» **EXERCISE**:
Find how many lines in the material below contain the word "seats" and give only that number.

» **EXTRACTED ENTRIES**:
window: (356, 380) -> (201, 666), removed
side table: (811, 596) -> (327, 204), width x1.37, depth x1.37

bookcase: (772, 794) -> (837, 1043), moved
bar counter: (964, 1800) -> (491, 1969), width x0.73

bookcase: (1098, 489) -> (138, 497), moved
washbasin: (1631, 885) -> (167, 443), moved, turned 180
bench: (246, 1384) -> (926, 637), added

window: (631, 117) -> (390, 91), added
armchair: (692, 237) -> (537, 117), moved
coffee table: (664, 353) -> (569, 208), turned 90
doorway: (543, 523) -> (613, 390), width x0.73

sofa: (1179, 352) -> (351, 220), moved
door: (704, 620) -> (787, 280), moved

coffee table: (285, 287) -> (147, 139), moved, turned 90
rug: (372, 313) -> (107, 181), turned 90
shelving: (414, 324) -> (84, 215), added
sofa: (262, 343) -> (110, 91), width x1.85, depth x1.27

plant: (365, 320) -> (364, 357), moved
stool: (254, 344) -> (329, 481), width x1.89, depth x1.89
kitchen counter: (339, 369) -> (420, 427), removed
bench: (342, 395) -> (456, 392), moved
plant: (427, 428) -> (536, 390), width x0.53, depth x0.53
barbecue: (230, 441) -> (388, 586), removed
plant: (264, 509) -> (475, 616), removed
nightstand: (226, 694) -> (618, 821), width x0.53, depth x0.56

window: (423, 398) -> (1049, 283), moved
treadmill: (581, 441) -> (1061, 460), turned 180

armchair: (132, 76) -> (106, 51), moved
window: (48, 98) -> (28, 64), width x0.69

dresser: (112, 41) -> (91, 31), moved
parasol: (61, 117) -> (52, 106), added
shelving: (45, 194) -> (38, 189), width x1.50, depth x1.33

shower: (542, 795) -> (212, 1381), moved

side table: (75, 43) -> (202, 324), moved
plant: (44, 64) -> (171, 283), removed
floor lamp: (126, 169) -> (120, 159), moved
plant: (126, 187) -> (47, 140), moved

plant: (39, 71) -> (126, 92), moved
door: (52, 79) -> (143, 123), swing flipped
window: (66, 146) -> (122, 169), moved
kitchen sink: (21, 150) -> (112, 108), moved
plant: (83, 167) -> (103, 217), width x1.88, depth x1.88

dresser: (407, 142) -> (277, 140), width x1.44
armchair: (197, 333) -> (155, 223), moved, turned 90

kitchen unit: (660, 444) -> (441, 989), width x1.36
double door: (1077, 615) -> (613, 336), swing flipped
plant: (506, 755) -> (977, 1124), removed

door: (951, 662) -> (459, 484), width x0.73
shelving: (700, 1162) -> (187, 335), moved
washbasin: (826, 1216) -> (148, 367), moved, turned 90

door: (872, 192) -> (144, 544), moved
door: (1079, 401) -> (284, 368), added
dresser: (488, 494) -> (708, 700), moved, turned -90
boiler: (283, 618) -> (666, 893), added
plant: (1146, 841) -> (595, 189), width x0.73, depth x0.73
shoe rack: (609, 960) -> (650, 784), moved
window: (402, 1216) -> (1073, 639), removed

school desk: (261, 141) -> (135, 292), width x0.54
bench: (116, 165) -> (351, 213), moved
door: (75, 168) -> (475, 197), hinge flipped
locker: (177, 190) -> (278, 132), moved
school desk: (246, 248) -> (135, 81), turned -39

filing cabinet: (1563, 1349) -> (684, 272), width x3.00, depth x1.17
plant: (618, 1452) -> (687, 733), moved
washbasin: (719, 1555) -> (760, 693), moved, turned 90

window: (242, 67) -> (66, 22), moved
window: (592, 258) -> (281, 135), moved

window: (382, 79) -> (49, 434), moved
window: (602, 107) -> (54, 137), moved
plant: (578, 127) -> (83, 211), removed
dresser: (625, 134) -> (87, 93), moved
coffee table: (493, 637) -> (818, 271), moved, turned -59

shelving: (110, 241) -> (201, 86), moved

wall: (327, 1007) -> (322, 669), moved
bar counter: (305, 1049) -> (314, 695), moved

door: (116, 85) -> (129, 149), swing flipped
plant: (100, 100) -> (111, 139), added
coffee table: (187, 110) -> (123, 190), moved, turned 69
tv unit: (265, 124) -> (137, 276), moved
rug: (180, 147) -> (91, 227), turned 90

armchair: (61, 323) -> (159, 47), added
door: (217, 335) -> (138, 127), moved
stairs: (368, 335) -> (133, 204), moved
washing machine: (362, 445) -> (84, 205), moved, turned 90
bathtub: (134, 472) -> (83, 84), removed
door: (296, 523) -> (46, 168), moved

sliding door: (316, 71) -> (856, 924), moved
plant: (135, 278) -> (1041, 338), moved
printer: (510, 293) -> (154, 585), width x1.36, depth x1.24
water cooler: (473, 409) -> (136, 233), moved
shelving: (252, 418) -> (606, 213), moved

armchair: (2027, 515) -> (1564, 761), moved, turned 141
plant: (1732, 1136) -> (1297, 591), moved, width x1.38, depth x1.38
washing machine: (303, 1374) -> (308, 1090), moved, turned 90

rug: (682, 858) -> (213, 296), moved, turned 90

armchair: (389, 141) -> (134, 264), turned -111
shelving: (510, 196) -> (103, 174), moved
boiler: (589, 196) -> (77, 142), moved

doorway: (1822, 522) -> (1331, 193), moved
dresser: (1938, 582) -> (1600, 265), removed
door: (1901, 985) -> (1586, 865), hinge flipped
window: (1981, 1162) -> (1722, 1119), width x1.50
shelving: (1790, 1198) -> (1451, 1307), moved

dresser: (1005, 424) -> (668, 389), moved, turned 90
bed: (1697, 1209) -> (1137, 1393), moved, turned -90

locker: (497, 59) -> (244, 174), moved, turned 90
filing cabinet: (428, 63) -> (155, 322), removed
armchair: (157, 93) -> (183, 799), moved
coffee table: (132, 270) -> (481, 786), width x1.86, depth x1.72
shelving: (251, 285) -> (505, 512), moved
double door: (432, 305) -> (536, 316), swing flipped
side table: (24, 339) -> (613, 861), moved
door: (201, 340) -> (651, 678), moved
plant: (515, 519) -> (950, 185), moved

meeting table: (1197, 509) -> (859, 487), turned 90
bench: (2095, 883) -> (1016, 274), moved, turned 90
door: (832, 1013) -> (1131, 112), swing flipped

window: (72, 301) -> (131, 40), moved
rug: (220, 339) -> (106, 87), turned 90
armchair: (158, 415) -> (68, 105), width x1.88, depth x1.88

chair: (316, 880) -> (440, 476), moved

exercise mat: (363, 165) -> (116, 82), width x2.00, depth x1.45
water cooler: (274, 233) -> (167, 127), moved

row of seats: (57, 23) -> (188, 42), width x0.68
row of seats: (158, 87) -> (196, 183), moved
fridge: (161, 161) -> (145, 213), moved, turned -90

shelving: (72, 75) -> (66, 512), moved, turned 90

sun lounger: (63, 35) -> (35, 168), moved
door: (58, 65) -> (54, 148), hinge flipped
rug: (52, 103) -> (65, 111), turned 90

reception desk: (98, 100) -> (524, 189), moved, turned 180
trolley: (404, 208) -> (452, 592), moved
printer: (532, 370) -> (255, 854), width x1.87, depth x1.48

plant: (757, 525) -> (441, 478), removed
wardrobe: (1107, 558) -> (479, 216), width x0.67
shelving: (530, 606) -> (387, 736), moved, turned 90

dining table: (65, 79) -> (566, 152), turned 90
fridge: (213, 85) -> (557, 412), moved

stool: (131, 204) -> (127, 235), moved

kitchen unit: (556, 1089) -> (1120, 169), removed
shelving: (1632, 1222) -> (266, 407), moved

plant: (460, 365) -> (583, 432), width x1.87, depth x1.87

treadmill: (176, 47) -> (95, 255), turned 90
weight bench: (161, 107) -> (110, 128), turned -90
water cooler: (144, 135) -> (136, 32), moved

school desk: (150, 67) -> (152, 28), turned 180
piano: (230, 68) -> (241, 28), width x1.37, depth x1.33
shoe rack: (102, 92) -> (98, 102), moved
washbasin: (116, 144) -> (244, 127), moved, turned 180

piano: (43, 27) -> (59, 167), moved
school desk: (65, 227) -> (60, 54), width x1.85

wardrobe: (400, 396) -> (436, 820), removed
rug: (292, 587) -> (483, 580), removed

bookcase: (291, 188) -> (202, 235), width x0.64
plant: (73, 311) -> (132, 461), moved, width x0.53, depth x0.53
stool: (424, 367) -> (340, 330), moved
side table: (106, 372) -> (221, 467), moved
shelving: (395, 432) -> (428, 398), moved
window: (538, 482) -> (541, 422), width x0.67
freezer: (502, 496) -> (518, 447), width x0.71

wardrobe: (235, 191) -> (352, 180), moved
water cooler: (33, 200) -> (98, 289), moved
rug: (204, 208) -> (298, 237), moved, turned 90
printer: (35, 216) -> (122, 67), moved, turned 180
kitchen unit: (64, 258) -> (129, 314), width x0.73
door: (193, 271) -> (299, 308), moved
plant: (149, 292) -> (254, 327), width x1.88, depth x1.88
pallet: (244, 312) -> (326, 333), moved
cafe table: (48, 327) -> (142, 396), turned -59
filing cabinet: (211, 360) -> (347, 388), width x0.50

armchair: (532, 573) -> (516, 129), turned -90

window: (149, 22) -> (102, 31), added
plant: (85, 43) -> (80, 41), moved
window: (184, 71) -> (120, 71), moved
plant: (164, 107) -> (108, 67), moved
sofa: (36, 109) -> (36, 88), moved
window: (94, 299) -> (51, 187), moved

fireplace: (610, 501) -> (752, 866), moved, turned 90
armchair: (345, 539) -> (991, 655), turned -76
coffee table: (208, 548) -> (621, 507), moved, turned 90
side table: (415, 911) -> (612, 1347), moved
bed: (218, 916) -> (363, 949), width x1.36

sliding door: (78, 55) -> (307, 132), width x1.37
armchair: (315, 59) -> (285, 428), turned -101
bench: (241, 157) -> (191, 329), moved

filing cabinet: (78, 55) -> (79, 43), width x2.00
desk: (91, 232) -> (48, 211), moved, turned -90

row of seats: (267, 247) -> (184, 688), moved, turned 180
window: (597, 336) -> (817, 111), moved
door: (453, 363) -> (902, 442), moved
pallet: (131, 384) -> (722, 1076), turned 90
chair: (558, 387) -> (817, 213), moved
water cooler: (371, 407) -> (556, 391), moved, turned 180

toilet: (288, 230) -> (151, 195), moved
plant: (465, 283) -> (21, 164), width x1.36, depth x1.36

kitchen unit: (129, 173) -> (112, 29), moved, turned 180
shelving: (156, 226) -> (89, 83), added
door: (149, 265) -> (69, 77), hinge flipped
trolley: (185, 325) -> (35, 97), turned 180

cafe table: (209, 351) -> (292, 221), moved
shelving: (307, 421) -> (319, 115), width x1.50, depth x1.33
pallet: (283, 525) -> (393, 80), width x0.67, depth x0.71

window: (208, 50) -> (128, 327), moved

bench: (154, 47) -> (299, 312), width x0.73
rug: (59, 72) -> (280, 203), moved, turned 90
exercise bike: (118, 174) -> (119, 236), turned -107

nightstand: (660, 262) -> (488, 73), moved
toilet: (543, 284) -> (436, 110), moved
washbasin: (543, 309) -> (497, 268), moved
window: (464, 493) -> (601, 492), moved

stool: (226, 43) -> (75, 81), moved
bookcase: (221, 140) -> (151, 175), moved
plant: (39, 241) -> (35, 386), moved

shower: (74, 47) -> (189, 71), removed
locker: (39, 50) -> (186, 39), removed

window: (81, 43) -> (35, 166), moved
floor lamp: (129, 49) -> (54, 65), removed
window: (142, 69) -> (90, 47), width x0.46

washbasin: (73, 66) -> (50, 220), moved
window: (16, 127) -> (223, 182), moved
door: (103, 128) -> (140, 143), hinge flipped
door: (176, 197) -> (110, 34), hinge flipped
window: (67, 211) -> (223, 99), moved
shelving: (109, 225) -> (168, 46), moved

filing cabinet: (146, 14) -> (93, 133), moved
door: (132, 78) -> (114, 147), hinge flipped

» **REPLY TO THE TASK**:
3